>>>>>

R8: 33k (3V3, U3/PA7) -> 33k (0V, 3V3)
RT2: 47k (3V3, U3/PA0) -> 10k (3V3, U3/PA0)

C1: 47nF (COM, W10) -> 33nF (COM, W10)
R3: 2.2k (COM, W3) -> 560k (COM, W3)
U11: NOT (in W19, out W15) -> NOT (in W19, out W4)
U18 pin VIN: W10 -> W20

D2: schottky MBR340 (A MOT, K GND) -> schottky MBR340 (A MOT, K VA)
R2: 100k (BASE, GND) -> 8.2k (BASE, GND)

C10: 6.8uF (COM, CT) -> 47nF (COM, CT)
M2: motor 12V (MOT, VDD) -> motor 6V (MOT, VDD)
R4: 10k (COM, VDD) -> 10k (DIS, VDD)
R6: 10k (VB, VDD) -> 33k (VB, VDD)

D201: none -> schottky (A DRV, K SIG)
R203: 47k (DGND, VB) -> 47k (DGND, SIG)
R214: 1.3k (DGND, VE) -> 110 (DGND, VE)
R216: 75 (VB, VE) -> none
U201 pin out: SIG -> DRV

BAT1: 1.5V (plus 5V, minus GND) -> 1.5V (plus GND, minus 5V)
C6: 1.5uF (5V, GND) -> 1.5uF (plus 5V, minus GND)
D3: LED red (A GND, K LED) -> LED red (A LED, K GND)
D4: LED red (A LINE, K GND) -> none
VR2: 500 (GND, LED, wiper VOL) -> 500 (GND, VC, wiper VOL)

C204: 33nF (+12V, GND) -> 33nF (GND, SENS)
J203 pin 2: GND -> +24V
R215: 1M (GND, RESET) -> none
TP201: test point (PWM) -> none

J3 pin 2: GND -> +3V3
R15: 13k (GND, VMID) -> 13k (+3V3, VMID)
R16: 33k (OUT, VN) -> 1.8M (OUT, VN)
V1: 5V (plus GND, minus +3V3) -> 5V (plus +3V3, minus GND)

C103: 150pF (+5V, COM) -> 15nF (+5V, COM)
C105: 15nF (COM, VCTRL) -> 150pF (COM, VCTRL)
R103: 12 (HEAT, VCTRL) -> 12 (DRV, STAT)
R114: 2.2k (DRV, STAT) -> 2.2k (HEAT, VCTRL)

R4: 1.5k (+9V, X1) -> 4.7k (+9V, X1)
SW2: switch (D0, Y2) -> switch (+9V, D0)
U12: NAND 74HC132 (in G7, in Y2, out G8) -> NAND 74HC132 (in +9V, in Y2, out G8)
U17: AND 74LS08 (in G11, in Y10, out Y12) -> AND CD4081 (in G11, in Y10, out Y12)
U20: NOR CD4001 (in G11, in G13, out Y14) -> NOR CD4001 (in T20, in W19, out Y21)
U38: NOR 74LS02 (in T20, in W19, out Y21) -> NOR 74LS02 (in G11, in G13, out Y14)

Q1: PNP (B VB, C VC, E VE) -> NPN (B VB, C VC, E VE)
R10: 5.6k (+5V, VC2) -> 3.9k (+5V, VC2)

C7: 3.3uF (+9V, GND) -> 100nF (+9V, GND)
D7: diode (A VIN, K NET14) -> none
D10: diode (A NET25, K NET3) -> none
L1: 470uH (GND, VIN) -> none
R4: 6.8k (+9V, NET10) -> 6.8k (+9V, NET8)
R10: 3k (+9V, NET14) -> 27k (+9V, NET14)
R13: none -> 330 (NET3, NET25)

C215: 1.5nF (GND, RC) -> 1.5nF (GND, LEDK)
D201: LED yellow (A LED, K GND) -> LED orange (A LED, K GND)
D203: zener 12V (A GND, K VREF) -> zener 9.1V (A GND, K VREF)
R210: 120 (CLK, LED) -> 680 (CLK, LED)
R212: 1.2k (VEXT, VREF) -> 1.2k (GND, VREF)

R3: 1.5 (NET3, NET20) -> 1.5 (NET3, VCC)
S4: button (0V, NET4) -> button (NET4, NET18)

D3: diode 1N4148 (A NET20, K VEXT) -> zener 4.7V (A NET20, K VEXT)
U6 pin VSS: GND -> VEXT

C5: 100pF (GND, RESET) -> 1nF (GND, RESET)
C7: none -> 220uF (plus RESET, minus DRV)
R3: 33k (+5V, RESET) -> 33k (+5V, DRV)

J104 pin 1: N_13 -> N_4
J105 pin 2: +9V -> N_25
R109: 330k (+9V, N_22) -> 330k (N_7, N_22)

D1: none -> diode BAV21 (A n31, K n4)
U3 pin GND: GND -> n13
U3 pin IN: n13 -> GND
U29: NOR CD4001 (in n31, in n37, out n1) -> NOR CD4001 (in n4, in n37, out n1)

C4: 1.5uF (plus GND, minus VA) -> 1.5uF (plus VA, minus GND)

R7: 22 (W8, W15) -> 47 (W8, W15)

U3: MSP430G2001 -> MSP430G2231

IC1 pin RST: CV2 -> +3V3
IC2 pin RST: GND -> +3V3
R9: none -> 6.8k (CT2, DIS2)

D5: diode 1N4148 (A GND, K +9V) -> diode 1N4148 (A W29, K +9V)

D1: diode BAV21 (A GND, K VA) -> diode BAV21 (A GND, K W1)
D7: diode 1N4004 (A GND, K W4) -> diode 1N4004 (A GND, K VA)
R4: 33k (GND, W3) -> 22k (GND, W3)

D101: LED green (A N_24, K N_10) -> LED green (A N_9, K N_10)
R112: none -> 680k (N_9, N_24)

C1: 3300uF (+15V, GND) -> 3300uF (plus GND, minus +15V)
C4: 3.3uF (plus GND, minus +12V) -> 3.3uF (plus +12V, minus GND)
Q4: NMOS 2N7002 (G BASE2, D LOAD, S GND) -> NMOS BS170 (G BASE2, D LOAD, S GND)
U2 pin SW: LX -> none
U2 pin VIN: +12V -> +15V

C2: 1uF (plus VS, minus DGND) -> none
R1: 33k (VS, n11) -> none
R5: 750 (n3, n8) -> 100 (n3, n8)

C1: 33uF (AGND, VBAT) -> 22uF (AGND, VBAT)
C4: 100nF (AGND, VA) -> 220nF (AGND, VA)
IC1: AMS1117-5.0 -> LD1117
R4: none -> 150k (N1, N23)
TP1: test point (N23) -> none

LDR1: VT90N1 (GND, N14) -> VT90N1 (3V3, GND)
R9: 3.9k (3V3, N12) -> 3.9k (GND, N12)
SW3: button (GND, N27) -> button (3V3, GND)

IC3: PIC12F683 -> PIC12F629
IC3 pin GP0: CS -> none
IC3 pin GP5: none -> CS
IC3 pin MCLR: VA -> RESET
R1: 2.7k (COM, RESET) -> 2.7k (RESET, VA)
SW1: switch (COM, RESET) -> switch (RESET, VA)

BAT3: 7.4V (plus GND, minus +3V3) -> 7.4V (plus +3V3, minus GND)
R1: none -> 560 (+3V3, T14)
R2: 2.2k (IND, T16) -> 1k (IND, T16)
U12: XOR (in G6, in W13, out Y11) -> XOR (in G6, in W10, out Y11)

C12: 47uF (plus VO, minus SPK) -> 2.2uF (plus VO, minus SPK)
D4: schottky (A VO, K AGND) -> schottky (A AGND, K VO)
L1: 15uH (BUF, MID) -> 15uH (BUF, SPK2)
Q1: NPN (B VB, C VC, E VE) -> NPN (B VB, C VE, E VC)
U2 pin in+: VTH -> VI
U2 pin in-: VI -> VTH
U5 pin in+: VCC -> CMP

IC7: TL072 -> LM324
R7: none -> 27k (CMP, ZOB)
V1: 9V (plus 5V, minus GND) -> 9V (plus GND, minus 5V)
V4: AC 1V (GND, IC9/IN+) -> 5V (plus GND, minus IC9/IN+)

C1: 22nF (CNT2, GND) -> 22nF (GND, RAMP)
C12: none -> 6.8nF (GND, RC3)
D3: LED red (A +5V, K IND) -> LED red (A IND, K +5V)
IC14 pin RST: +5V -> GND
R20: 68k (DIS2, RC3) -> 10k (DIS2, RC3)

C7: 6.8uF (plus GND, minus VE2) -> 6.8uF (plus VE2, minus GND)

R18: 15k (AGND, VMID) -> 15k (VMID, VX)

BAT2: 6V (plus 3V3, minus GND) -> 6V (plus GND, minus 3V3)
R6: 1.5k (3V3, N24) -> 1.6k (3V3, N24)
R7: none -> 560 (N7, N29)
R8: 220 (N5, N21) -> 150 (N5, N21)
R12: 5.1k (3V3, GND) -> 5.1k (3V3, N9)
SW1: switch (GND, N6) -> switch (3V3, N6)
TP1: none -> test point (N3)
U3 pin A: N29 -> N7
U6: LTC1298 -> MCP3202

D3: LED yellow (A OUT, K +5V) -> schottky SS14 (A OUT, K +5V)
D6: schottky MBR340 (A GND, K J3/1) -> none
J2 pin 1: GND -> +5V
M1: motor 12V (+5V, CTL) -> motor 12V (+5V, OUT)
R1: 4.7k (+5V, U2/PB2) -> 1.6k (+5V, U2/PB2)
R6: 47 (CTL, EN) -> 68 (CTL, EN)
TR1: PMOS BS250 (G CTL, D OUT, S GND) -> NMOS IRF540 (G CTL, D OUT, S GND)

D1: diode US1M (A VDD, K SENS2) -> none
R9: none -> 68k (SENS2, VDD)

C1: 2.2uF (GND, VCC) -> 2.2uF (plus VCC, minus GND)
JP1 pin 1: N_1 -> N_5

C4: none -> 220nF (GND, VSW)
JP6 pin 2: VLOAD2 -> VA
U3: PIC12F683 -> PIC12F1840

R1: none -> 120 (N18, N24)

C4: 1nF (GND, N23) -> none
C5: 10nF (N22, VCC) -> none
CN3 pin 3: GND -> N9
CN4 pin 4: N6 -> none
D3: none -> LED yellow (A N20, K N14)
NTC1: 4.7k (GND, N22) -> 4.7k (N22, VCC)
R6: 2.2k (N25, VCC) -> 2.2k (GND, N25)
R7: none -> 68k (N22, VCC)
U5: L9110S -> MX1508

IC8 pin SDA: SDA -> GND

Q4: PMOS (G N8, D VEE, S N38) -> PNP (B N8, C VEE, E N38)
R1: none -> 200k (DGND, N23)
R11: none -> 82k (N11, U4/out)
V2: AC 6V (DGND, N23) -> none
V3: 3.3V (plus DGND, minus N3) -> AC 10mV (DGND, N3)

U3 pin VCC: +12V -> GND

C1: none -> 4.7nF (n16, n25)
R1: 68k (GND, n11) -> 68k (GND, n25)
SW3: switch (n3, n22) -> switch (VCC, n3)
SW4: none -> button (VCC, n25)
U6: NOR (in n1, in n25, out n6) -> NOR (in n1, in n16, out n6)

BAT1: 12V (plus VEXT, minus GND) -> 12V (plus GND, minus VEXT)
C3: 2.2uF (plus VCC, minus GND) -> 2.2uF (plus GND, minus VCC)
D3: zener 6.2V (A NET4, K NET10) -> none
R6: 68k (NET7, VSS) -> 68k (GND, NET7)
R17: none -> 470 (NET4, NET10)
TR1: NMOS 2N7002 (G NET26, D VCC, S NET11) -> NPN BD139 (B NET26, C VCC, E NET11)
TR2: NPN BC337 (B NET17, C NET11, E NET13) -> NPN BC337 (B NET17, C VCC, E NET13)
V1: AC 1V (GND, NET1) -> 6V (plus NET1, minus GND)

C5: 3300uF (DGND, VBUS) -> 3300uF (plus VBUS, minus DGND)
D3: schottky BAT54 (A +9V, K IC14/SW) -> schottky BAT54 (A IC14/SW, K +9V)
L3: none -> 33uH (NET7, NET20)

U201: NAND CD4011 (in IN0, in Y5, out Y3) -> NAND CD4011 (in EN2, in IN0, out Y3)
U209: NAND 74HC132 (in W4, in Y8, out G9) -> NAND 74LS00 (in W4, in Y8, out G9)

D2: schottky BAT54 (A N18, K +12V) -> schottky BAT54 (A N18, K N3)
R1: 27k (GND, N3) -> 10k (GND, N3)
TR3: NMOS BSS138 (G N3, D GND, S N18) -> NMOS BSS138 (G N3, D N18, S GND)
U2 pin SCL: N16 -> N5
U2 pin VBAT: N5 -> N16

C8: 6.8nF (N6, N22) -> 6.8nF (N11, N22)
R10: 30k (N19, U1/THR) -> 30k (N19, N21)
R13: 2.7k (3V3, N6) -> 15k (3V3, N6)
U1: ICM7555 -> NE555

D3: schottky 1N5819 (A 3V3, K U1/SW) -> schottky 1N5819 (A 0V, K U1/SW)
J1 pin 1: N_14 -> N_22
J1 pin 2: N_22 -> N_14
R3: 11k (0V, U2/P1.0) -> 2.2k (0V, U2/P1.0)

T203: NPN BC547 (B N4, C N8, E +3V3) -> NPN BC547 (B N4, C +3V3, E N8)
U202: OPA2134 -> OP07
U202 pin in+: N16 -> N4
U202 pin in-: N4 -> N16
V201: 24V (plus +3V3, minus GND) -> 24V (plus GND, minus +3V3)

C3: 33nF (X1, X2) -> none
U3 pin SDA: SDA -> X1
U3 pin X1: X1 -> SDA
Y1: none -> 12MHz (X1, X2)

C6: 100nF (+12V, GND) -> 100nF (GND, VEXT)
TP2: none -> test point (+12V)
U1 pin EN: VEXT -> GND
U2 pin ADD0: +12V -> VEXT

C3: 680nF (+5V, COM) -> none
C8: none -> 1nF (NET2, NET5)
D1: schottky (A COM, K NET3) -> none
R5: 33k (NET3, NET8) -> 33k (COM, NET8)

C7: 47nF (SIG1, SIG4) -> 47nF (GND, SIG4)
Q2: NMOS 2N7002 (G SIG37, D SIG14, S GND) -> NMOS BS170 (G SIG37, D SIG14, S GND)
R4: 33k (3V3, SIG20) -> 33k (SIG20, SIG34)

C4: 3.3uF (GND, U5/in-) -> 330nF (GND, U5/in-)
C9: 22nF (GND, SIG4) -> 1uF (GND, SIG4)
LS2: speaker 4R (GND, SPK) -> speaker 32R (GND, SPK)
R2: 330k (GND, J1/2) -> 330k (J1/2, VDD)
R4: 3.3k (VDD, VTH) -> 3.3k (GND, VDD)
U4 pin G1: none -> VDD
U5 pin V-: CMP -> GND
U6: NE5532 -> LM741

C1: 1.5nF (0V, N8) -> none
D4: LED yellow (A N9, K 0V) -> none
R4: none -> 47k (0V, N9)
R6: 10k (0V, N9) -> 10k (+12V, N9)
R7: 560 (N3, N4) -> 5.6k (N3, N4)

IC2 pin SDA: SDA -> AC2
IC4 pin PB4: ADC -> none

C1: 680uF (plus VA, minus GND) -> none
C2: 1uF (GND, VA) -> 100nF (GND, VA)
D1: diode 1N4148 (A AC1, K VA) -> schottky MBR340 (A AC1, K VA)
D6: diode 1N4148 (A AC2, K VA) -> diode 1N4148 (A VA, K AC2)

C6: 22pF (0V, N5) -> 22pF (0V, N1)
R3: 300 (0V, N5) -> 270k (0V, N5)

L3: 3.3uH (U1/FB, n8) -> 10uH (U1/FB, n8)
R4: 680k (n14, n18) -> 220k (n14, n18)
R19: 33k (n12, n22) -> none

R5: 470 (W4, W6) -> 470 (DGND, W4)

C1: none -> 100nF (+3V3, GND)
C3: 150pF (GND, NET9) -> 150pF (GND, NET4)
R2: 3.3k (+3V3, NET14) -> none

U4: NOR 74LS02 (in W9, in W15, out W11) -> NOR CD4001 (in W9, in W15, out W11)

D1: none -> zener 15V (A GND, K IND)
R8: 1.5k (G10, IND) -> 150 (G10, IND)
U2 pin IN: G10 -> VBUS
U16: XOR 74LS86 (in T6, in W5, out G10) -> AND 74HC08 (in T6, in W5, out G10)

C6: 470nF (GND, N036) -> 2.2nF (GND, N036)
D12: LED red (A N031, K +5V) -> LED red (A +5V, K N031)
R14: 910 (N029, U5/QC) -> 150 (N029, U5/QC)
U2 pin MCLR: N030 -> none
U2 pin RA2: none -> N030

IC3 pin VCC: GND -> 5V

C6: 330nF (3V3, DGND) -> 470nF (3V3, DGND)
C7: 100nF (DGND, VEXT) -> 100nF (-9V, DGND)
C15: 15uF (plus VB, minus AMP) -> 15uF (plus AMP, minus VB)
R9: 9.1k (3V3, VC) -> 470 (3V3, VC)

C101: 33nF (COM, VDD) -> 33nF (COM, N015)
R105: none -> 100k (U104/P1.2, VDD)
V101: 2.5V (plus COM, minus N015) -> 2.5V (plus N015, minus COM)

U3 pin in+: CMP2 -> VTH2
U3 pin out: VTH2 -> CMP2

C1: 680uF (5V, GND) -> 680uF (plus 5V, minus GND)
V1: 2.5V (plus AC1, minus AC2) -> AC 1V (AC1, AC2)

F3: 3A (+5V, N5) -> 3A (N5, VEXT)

<<<<<

EXERCISE DIRECTIONS
Report the number of lines in the listing above that include the word "point", and nothing else.

EXERCISE RESPONSE
4